## TASK STATEMENT
Give back only the lines in the records below from the one with "R7: none -> 33k (GND, VRAW)" to the one with "IC2 pin MCLR: none -> +9V", both inclusive, word for word.

## TASK MATERIAL
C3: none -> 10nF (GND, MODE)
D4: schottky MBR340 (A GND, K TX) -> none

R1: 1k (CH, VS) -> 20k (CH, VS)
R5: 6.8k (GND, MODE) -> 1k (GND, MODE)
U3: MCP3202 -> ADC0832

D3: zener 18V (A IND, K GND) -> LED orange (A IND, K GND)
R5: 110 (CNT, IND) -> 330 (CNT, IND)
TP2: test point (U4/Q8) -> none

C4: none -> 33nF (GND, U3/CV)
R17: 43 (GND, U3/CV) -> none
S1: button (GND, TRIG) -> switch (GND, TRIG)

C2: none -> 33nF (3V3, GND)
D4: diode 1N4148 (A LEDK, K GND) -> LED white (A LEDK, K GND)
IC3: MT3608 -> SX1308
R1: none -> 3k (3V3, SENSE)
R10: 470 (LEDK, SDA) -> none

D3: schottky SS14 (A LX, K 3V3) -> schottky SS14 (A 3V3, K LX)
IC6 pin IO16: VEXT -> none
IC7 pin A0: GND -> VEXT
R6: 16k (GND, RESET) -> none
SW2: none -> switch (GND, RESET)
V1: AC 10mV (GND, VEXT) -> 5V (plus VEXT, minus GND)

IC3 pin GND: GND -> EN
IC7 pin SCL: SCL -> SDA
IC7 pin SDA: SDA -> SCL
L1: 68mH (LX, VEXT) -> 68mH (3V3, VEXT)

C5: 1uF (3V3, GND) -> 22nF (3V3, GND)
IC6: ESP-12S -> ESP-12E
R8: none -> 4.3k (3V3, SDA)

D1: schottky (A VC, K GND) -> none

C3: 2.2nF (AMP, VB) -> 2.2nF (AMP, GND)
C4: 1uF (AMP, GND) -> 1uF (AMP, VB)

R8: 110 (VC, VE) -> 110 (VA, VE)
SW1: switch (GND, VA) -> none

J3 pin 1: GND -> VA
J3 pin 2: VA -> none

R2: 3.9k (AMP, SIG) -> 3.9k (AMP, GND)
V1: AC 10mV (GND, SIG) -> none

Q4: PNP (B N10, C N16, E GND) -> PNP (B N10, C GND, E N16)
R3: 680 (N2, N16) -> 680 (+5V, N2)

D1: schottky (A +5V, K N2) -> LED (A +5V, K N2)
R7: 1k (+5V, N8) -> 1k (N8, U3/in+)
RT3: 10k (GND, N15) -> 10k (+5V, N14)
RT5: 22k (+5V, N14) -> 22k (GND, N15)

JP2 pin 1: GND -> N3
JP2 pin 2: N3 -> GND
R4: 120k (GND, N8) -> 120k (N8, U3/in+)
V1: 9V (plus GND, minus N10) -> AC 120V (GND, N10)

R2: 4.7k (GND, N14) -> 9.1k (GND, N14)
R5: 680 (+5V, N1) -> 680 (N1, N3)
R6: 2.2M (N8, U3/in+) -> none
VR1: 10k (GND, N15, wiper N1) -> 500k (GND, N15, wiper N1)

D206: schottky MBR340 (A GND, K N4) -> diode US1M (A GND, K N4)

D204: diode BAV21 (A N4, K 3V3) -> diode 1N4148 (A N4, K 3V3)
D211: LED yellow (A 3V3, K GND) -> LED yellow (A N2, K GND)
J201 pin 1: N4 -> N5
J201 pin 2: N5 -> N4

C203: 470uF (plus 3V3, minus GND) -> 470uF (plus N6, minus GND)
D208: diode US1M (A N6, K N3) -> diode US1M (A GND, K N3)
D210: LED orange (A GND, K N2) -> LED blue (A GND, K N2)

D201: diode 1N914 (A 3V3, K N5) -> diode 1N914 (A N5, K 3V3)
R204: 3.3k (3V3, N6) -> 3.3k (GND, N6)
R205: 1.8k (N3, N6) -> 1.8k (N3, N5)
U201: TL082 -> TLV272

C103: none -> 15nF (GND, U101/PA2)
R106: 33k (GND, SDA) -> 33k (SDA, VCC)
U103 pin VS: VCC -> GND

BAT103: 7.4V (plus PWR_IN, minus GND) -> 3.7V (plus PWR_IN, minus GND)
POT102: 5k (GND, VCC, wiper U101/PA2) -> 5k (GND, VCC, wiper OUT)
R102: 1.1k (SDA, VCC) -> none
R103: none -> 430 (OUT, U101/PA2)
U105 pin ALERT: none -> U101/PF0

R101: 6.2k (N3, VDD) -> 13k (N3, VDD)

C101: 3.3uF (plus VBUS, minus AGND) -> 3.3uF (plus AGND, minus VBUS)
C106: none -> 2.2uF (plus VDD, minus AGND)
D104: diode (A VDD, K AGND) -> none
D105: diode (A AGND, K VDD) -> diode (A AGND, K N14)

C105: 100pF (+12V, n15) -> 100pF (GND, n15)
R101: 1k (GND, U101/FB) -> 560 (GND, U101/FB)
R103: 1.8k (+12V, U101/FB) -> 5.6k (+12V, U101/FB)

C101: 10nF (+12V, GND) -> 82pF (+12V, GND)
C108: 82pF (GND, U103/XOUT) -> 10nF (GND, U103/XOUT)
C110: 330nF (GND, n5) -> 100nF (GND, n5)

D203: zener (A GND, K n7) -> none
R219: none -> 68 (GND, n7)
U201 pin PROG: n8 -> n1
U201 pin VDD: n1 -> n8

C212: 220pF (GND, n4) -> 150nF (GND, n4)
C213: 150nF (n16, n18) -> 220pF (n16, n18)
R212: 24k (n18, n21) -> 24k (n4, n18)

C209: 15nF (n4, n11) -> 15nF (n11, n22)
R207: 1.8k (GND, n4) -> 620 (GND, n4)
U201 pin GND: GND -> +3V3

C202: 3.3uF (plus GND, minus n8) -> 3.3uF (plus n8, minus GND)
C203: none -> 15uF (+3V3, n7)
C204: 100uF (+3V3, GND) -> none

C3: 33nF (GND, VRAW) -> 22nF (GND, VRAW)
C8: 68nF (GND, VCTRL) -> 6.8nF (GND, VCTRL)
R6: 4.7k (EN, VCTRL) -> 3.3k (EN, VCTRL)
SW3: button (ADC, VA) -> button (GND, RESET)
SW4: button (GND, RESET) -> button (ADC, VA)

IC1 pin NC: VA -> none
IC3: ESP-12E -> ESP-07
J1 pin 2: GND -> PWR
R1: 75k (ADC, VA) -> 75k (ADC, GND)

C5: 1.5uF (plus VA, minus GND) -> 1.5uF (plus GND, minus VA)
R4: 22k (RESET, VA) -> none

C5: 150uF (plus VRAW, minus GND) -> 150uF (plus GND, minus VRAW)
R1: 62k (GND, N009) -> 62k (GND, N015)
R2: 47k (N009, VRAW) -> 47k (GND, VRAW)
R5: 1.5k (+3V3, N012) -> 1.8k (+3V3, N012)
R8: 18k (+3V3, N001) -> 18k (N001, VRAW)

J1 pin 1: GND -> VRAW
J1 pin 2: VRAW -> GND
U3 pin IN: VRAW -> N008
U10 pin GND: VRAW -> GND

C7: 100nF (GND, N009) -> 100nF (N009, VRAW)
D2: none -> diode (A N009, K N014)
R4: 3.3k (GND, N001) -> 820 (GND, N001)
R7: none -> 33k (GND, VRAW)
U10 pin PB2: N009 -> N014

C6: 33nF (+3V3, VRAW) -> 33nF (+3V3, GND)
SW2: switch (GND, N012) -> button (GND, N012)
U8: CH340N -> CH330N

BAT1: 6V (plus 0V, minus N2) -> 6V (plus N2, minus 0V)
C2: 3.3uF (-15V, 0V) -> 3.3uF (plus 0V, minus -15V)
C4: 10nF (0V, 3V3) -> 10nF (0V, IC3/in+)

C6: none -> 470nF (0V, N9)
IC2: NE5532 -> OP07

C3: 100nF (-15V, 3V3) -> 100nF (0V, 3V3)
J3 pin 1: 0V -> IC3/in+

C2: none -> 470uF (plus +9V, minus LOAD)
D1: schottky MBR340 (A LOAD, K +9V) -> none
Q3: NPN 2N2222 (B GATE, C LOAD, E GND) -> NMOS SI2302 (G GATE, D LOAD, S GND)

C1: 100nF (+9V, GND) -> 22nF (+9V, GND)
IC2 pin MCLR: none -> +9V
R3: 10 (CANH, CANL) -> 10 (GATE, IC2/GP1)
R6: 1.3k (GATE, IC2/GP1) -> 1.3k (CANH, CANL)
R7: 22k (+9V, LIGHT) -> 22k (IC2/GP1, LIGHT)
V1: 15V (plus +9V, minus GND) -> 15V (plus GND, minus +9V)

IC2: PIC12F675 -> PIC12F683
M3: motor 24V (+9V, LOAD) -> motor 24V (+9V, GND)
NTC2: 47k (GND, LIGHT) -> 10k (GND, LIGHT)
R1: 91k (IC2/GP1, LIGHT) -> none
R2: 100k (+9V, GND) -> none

## TASK SOLUTION
R7: none -> 33k (GND, VRAW)
U10 pin PB2: N009 -> N014

C6: 33nF (+3V3, VRAW) -> 33nF (+3V3, GND)
SW2: switch (GND, N012) -> button (GND, N012)
U8: CH340N -> CH330N

BAT1: 6V (plus 0V, minus N2) -> 6V (plus N2, minus 0V)
C2: 3.3uF (-15V, 0V) -> 3.3uF (plus 0V, minus -15V)
C4: 10nF (0V, 3V3) -> 10nF (0V, IC3/in+)

C6: none -> 470nF (0V, N9)
IC2: NE5532 -> OP07

C3: 100nF (-15V, 3V3) -> 100nF (0V, 3V3)
J3 pin 1: 0V -> IC3/in+

C2: none -> 470uF (plus +9V, minus LOAD)
D1: schottky MBR340 (A LOAD, K +9V) -> none
Q3: NPN 2N2222 (B GATE, C LOAD, E GND) -> NMOS SI2302 (G GATE, D LOAD, S GND)

C1: 100nF (+9V, GND) -> 22nF (+9V, GND)
IC2 pin MCLR: none -> +9V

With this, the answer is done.